━━ Record extracts ━━
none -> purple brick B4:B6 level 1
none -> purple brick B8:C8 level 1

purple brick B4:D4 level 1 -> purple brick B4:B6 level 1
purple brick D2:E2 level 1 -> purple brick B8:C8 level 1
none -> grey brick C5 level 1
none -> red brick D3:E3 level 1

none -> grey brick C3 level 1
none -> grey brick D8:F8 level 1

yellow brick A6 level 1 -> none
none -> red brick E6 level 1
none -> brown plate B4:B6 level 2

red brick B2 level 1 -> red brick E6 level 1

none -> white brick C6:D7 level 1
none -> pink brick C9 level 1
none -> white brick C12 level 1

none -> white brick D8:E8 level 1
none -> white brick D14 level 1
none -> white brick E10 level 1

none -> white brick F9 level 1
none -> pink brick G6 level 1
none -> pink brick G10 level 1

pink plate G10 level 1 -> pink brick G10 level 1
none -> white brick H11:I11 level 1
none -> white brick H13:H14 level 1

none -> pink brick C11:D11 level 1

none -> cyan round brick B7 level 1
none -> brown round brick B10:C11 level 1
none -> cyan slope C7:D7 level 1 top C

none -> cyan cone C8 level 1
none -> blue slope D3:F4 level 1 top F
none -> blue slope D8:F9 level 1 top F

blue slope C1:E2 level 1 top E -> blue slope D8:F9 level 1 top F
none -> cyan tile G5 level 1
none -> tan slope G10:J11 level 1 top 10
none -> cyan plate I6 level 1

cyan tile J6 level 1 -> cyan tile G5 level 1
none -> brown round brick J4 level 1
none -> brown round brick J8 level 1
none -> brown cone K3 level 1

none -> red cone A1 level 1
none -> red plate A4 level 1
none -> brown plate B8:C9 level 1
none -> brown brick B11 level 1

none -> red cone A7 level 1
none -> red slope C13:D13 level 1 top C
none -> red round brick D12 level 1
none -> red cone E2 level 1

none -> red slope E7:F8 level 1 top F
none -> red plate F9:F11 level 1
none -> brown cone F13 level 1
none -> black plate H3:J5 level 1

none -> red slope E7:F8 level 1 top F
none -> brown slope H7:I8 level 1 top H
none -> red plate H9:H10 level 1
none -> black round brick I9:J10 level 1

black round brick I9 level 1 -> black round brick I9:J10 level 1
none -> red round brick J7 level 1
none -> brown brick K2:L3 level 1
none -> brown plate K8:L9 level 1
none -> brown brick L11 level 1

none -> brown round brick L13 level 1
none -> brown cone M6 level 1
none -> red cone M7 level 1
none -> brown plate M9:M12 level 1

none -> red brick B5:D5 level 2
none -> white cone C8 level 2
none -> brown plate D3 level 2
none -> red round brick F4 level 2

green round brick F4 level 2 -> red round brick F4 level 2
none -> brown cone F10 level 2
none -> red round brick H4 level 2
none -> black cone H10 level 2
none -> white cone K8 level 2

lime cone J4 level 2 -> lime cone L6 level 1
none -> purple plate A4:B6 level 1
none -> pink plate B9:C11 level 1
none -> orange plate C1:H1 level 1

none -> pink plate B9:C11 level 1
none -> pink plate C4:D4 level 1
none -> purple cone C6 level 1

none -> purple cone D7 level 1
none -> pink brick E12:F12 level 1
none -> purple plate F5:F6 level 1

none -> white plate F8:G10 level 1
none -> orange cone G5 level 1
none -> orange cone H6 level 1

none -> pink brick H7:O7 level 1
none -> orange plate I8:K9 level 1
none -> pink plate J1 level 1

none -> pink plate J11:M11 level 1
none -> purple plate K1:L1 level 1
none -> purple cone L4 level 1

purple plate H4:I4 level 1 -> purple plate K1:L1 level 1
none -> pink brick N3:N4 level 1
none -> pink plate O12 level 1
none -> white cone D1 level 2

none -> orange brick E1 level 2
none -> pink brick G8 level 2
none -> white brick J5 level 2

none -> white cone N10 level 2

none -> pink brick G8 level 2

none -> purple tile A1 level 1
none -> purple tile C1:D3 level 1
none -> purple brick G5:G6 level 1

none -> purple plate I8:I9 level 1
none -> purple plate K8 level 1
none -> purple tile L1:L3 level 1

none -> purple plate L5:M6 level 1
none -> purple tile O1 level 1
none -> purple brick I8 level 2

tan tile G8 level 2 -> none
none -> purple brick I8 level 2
━━━
— Task item —
Given the records above, return exactly the lines starting at the line containing "none -> white cone C8 level 2" and ending at the line containing "none -> purple plate A4:B6 level 1", including both.

— Result below —
none -> white cone C8 level 2
none -> brown plate D3 level 2
none -> red round brick F4 level 2

green round brick F4 level 2 -> red round brick F4 level 2
none -> brown cone F10 level 2
none -> red round brick H4 level 2
none -> black cone H10 level 2
none -> white cone K8 level 2

lime cone J4 level 2 -> lime cone L6 level 1
none -> purple plate A4:B6 level 1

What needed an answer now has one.